> **Work to be completed**: All entries below are to be reproduced precisely as they stand, without the pictures.

(Dataset excerpts)
* * *

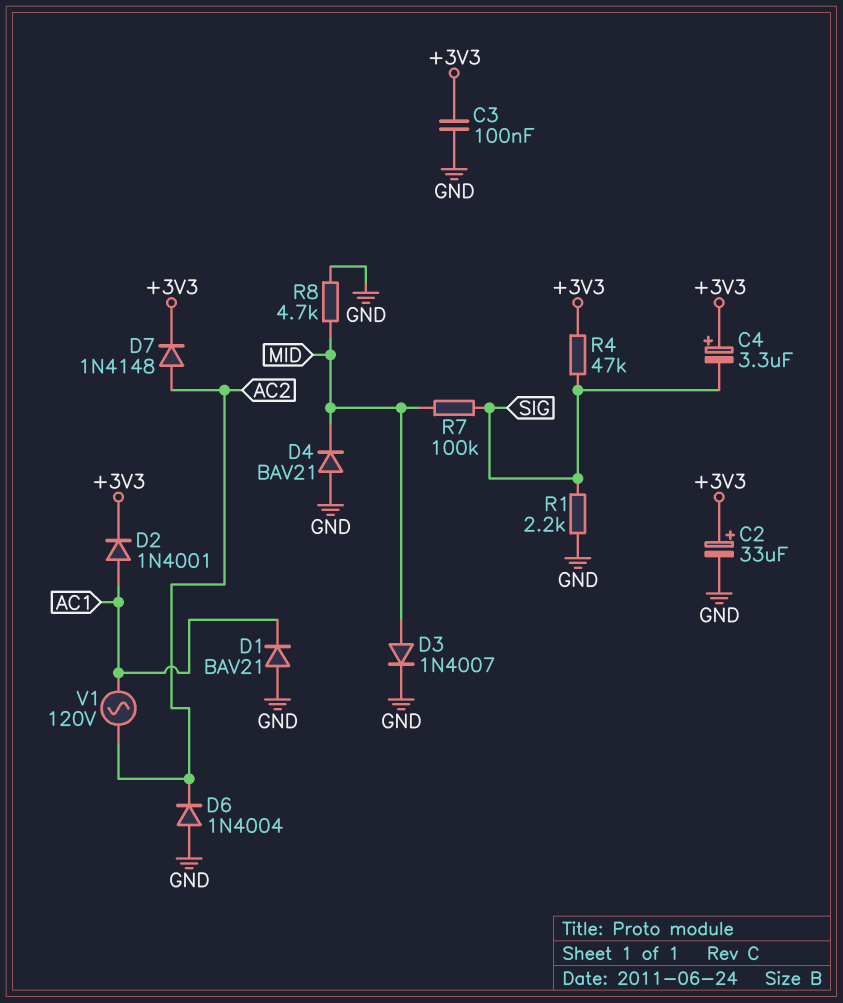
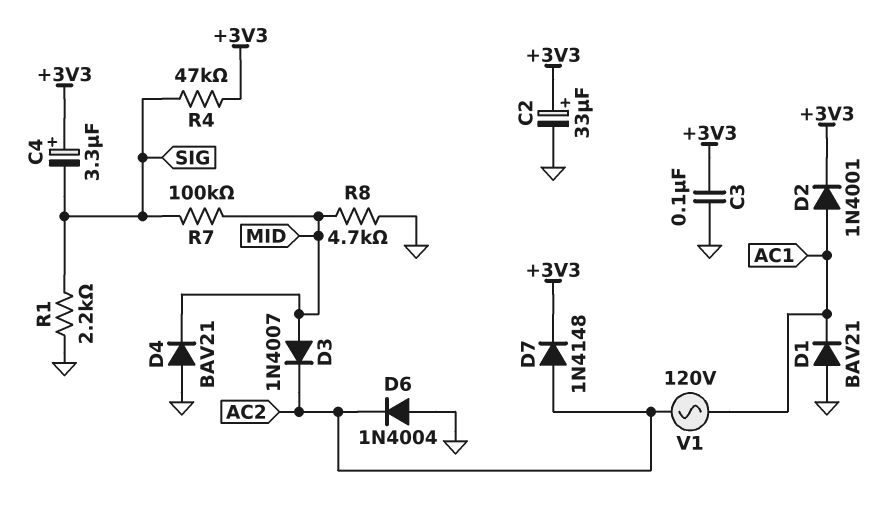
D3: diode 1N4007 (A MID, K GND) -> diode 1N4007 (A MID, K AC2)

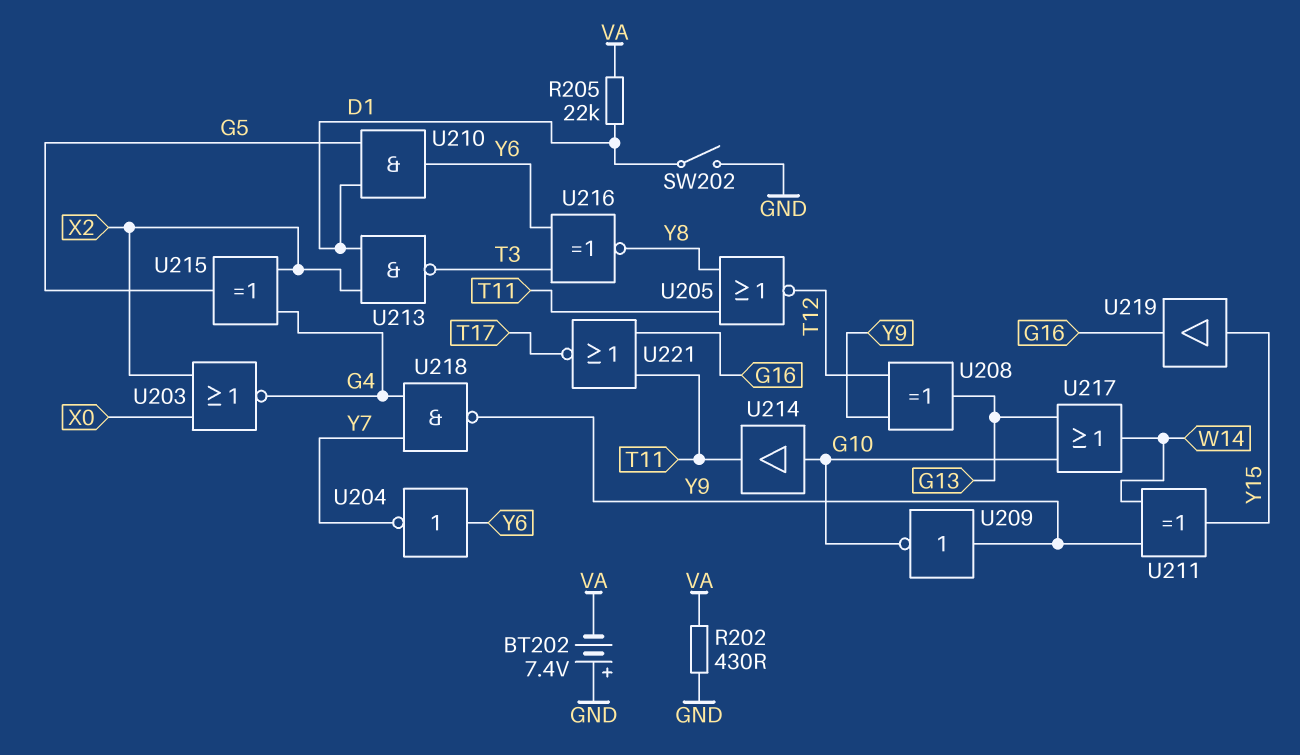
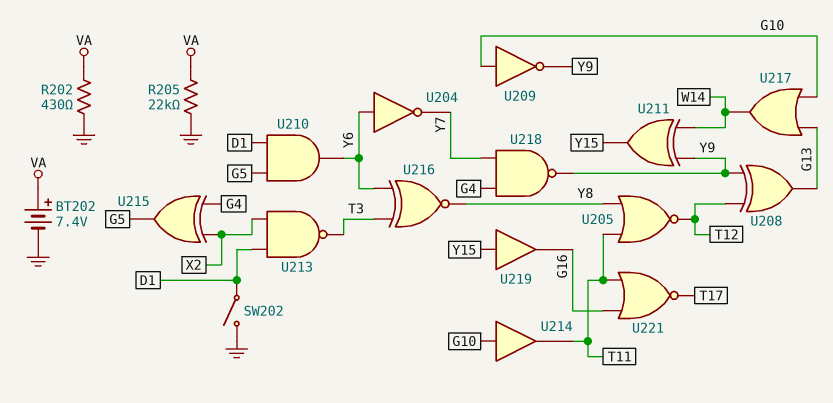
BT202: 7.4V (plus GND, minus VA) -> 7.4V (plus VA, minus GND)
R205: 22k (D1, VA) -> 22k (GND, VA)
U203: NOR (in X0, in X2, out G4) -> none
U209: NOT (in Y9, out G10) -> NOT (in G10, out Y9)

* * *

> **Response for this exercise**:
D3: diode 1N4007 (A MID, K GND) -> diode 1N4007 (A MID, K AC2)

BT202: 7.4V (plus GND, minus VA) -> 7.4V (plus VA, minus GND)
R205: 22k (D1, VA) -> 22k (GND, VA)
U203: NOR (in X0, in X2, out G4) -> none
U209: NOT (in Y9, out G10) -> NOT (in G10, out Y9)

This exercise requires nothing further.